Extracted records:

⟨

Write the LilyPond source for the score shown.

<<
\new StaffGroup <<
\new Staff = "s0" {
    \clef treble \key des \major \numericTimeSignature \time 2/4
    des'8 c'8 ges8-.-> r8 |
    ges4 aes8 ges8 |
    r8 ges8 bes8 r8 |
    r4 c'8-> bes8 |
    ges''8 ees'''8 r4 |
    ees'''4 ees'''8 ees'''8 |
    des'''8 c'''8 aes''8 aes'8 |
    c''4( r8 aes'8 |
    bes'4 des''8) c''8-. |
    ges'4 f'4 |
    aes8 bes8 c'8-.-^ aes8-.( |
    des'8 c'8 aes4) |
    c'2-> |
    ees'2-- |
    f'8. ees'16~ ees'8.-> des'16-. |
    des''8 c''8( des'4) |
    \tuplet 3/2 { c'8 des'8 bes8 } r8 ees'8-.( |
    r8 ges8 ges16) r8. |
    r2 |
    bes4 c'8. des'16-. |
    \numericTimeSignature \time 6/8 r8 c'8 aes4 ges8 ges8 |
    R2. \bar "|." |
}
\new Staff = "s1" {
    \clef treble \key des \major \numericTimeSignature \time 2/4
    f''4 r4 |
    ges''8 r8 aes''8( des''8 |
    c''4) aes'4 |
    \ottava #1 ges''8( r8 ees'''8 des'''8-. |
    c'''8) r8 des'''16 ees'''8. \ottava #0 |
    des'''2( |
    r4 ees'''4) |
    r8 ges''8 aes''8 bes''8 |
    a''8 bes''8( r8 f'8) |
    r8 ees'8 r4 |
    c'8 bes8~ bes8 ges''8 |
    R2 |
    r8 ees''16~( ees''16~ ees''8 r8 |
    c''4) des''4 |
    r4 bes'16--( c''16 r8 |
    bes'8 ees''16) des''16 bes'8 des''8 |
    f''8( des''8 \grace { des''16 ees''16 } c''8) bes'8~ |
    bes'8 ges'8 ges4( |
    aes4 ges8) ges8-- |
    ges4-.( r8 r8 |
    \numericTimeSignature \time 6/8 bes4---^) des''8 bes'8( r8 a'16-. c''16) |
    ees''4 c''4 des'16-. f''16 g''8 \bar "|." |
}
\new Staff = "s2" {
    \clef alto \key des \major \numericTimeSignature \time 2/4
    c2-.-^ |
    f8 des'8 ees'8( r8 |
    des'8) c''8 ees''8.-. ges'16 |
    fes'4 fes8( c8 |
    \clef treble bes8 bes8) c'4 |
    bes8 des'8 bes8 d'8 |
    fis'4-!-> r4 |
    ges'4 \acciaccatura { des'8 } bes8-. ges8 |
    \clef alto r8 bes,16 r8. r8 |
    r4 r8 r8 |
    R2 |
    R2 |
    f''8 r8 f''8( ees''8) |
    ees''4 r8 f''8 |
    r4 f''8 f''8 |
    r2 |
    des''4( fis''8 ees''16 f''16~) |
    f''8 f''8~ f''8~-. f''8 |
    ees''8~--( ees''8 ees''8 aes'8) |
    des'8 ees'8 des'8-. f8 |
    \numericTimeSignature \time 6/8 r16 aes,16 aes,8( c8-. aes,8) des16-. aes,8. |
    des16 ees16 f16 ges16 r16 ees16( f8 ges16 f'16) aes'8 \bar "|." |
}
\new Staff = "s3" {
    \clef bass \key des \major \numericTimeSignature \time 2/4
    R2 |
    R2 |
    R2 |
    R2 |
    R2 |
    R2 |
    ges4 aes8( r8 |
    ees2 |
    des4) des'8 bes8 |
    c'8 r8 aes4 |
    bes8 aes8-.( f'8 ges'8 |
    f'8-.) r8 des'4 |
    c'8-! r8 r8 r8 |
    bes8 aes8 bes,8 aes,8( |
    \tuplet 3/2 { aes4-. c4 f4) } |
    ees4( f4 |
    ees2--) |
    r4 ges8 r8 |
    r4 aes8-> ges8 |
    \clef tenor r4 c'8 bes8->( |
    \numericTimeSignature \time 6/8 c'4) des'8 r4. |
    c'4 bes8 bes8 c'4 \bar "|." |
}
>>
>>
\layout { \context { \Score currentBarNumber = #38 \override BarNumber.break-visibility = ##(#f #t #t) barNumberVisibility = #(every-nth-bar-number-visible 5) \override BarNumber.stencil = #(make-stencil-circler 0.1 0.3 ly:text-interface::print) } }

⟩

▶ [Brief]:
How many lines of the material above contain the string "ottava"? Reply with the number alone.

▶ [Written solution]:
2